### TASK TO CARRY OUT
In the response, the entries must appear exactly as supplied.

··· RECORDS FOR THIS TASK

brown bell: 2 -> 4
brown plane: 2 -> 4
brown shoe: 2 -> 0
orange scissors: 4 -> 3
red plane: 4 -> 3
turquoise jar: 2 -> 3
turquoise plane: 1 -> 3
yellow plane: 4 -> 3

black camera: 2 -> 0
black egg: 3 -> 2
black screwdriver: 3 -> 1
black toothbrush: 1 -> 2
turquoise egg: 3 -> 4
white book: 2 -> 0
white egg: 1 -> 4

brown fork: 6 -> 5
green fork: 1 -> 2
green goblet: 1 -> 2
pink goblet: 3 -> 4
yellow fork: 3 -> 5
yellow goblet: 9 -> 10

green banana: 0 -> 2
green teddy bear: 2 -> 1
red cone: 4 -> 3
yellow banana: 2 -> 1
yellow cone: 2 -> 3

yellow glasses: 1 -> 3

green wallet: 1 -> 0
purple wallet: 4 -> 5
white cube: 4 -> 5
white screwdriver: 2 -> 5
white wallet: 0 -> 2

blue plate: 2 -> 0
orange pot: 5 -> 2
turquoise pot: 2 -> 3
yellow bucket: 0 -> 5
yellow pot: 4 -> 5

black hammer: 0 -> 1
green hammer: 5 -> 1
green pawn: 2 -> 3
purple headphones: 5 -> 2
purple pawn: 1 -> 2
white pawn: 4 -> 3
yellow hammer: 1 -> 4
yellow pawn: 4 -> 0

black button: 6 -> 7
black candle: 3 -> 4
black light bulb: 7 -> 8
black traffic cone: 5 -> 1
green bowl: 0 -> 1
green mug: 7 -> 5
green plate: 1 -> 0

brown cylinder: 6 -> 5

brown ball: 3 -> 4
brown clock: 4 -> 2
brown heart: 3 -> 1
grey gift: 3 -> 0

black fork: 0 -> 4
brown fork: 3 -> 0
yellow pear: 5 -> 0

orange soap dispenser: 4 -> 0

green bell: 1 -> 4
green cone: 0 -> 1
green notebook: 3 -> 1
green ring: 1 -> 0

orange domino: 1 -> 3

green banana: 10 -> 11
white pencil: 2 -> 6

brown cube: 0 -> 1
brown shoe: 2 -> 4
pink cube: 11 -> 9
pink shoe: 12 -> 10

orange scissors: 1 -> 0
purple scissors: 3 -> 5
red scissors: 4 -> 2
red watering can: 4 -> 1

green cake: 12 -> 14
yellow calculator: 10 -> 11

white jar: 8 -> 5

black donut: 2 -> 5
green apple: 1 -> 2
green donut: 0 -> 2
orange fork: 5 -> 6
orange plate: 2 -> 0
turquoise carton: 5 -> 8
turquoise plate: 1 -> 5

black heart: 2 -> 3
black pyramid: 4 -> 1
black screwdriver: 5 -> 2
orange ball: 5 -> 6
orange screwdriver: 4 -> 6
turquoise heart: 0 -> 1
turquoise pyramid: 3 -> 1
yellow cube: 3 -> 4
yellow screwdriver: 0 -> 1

······

### RESPONSE AREA
brown bell: 2 -> 4
brown plane: 2 -> 4
brown shoe: 2 -> 0
orange scissors: 4 -> 3
red plane: 4 -> 3
turquoise jar: 2 -> 3
turquoise plane: 1 -> 3
yellow plane: 4 -> 3

black camera: 2 -> 0
black egg: 3 -> 2
black screwdriver: 3 -> 1
black toothbrush: 1 -> 2
turquoise egg: 3 -> 4
white book: 2 -> 0
white egg: 1 -> 4

brown fork: 6 -> 5
green fork: 1 -> 2
green goblet: 1 -> 2
pink goblet: 3 -> 4
yellow fork: 3 -> 5
yellow goblet: 9 -> 10

green banana: 0 -> 2
green teddy bear: 2 -> 1
red cone: 4 -> 3
yellow banana: 2 -> 1
yellow cone: 2 -> 3

yellow glasses: 1 -> 3

green wallet: 1 -> 0
purple wallet: 4 -> 5
white cube: 4 -> 5
white screwdriver: 2 -> 5
white wallet: 0 -> 2

blue plate: 2 -> 0
orange pot: 5 -> 2
turquoise pot: 2 -> 3
yellow bucket: 0 -> 5
yellow pot: 4 -> 5

black hammer: 0 -> 1
green hammer: 5 -> 1
green pawn: 2 -> 3
purple headphones: 5 -> 2
purple pawn: 1 -> 2
white pawn: 4 -> 3
yellow hammer: 1 -> 4
yellow pawn: 4 -> 0

black button: 6 -> 7
black candle: 3 -> 4
black light bulb: 7 -> 8
black traffic cone: 5 -> 1
green bowl: 0 -> 1
green mug: 7 -> 5
green plate: 1 -> 0

brown cylinder: 6 -> 5

brown ball: 3 -> 4
brown clock: 4 -> 2
brown heart: 3 -> 1
grey gift: 3 -> 0

black fork: 0 -> 4
brown fork: 3 -> 0
yellow pear: 5 -> 0

orange soap dispenser: 4 -> 0

green bell: 1 -> 4
green cone: 0 -> 1
green notebook: 3 -> 1
green ring: 1 -> 0

orange domino: 1 -> 3

green banana: 10 -> 11
white pencil: 2 -> 6

brown cube: 0 -> 1
brown shoe: 2 -> 4
pink cube: 11 -> 9
pink shoe: 12 -> 10

orange scissors: 1 -> 0
purple scissors: 3 -> 5
red scissors: 4 -> 2
red watering can: 4 -> 1

green cake: 12 -> 14
yellow calculator: 10 -> 11

white jar: 8 -> 5

black donut: 2 -> 5
green apple: 1 -> 2
green donut: 0 -> 2
orange fork: 5 -> 6
orange plate: 2 -> 0
turquoise carton: 5 -> 8
turquoise plate: 1 -> 5

black heart: 2 -> 3
black pyramid: 4 -> 1
black screwdriver: 5 -> 2
orange ball: 5 -> 6
orange screwdriver: 4 -> 6
turquoise heart: 0 -> 1
turquoise pyramid: 3 -> 1
yellow cube: 3 -> 4
yellow screwdriver: 0 -> 1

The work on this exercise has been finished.